• Activity
Retype, without changes, every line from the line that contains "RFID2 pin SS: D5 -> D6" through the final line of the records. Exclude pictures.

(Revision tracking records)
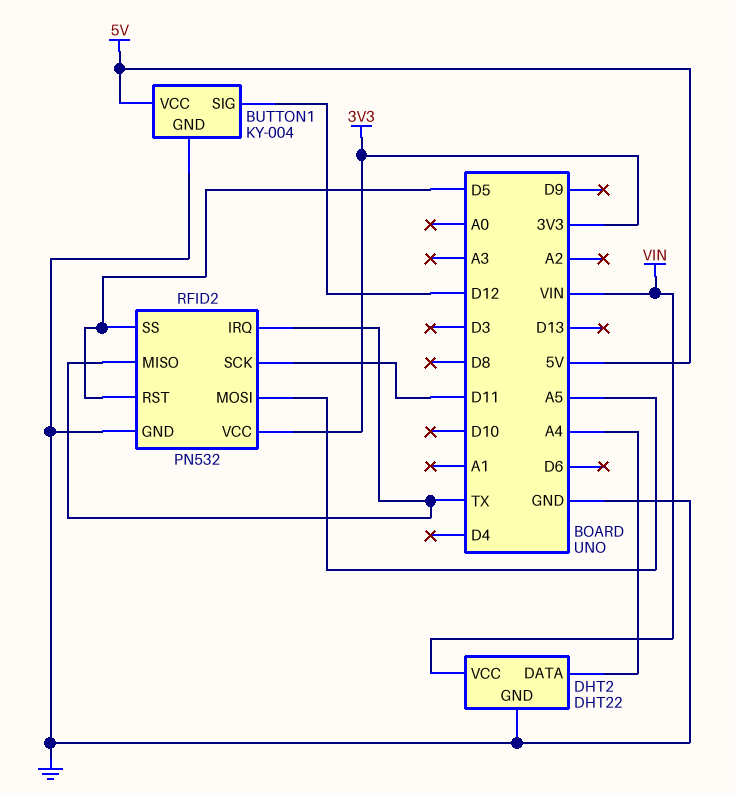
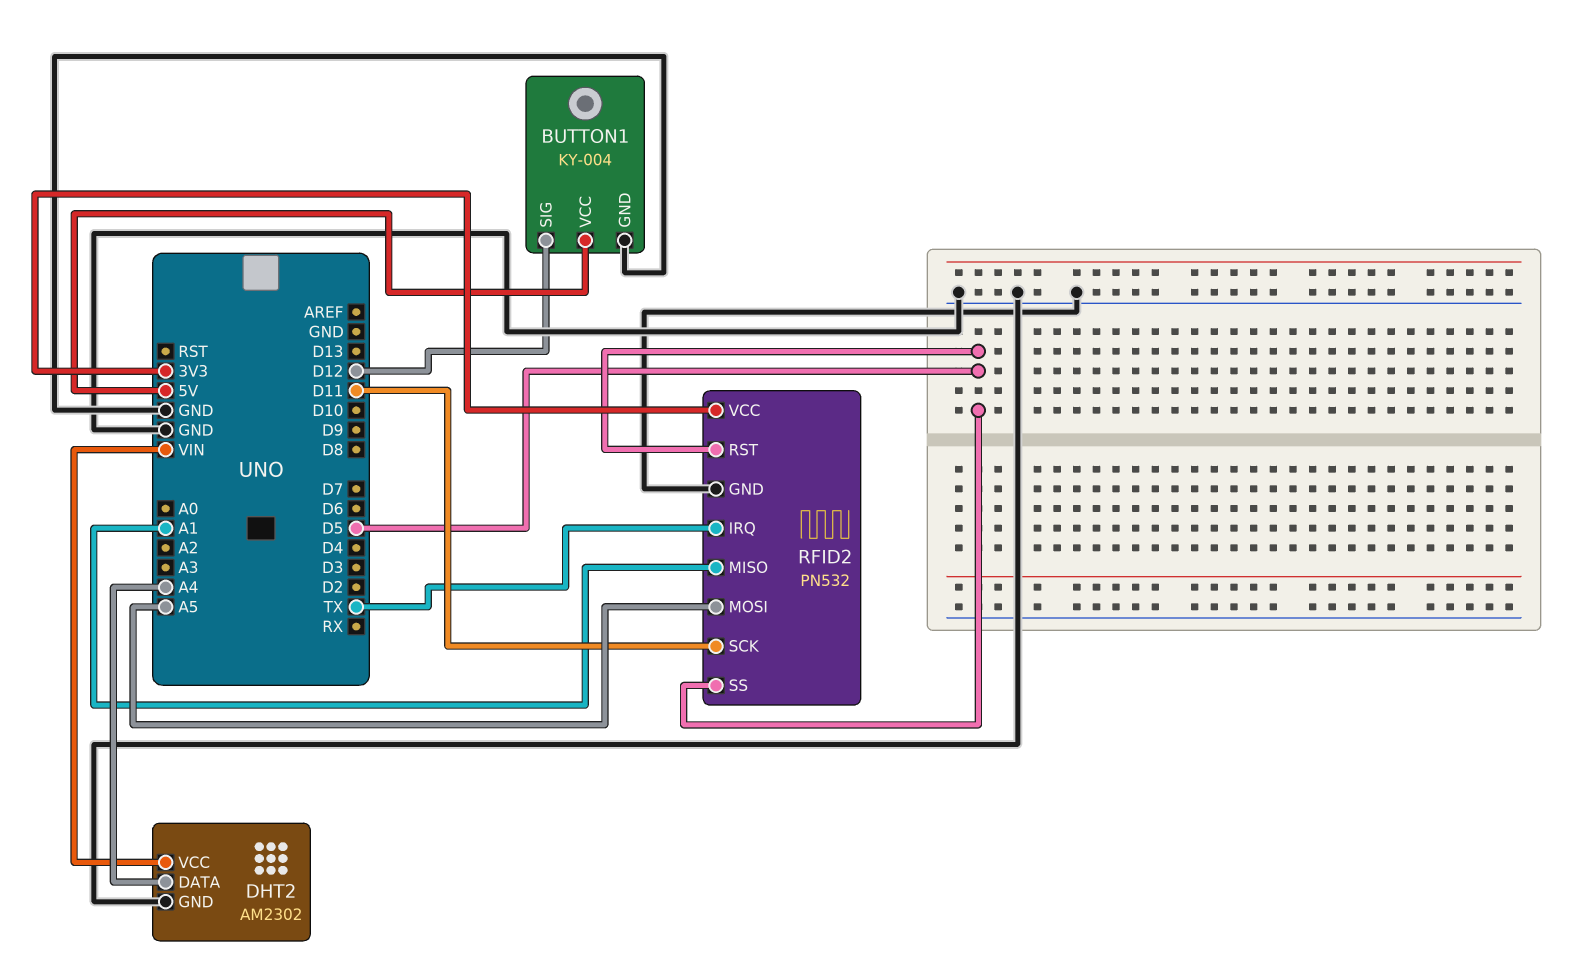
DHT2: DHT22 -> AM2302
RFID2 pin MISO: TX -> A1

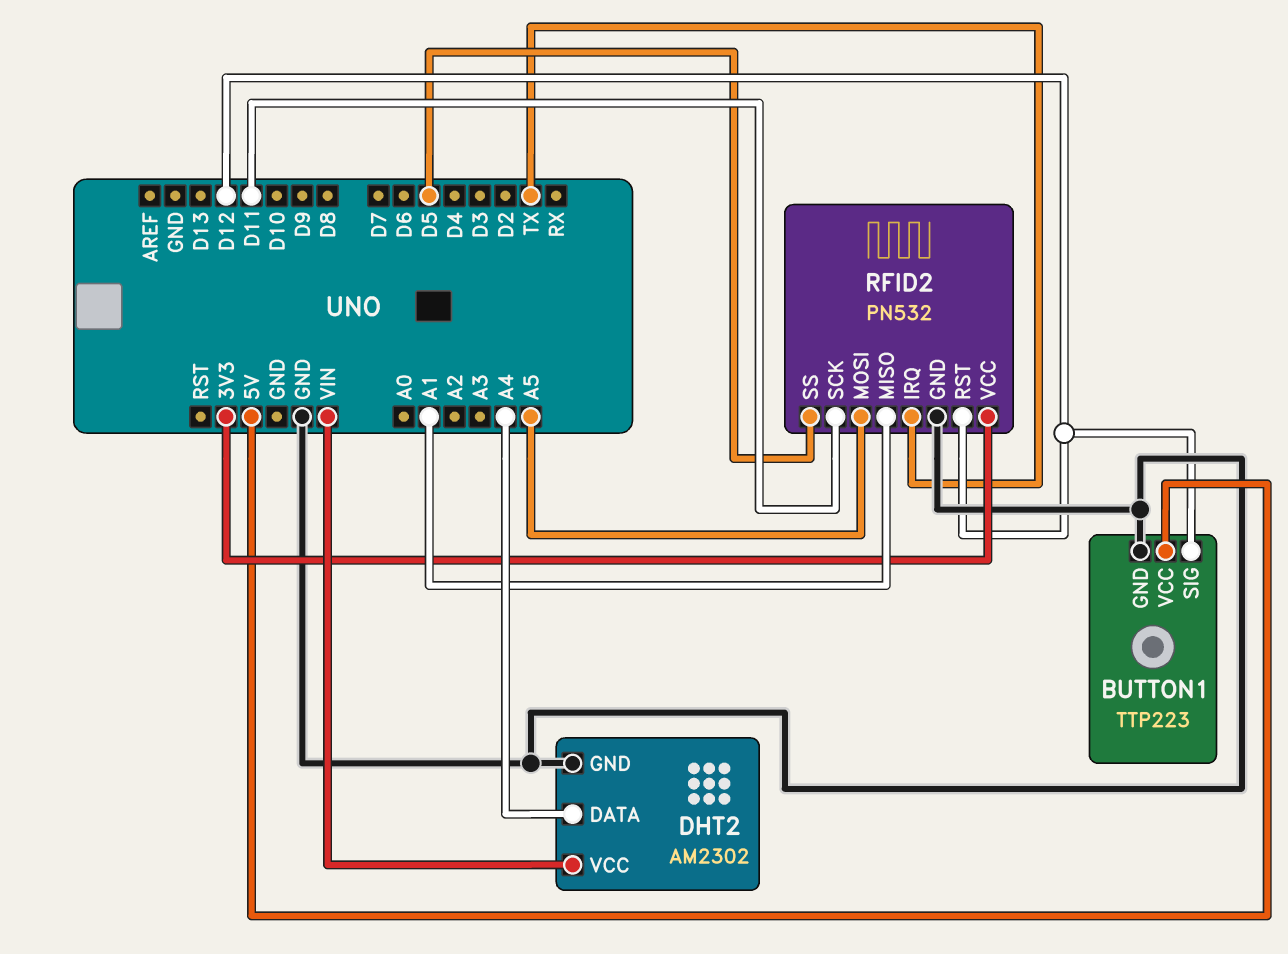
BUTTON1: KY-004 -> TTP223
RFID2 pin RST: D5 -> D12

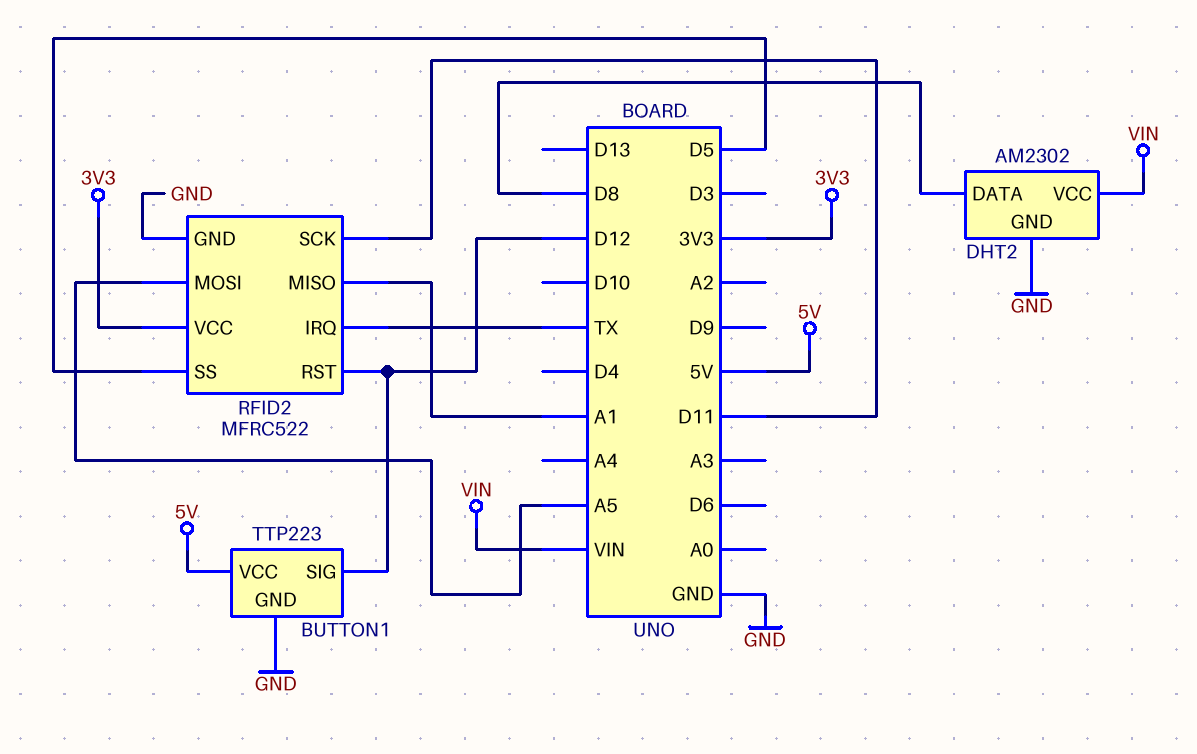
DHT2 pin DATA: A4 -> D8
RFID2: PN532 -> MFRC522

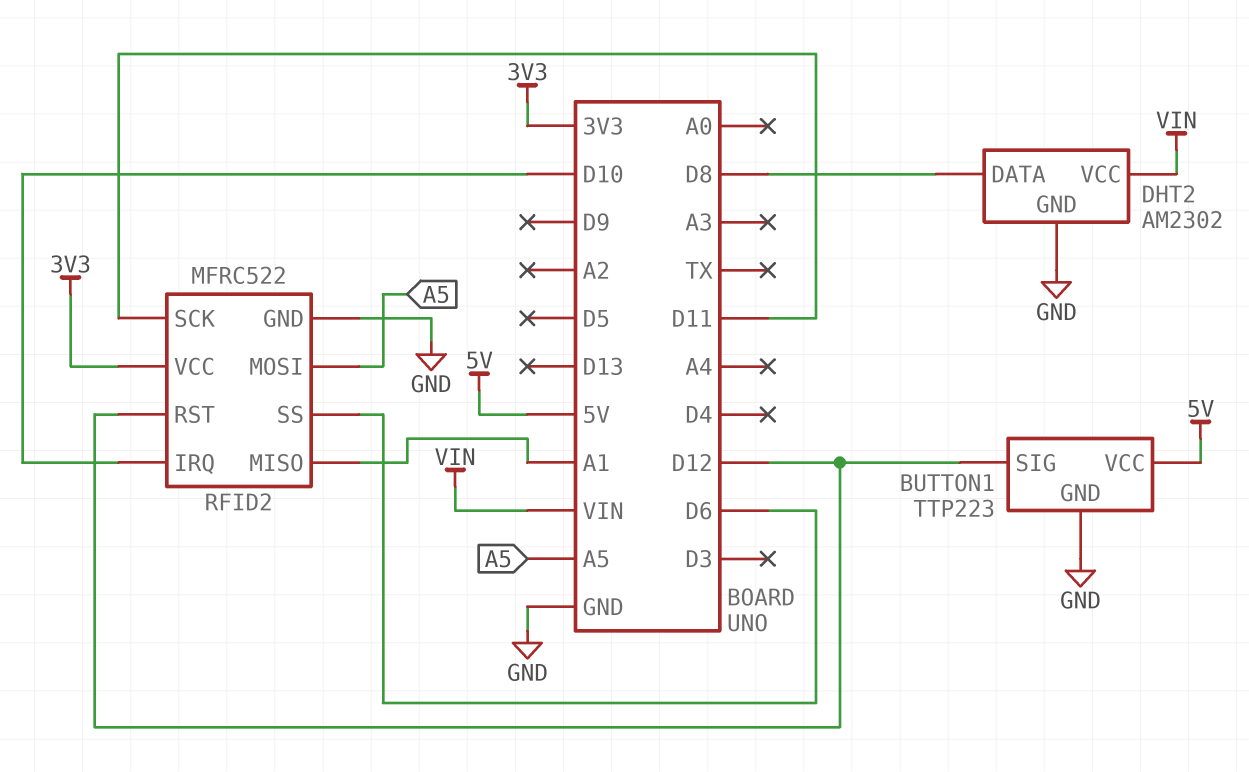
RFID2 pin IRQ: TX -> D10
RFID2 pin SS: D5 -> D6

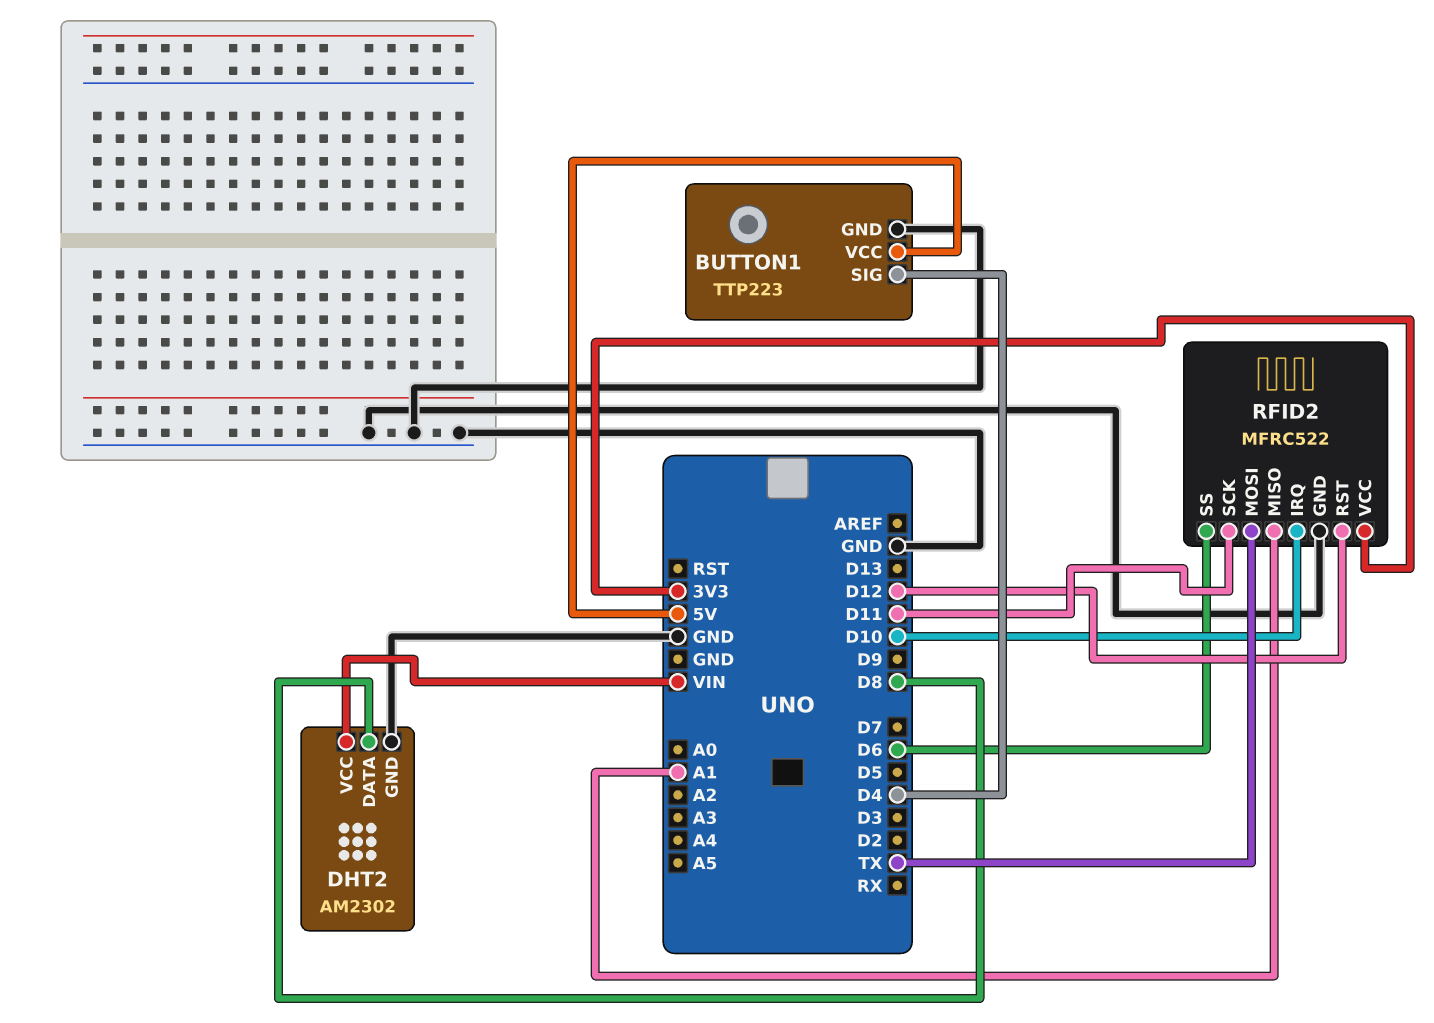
BUTTON1 pin SIG: D12 -> D4
RFID2 pin MOSI: A5 -> TX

• The answer
RFID2 pin SS: D5 -> D6

BUTTON1 pin SIG: D12 -> D4
RFID2 pin MOSI: A5 -> TX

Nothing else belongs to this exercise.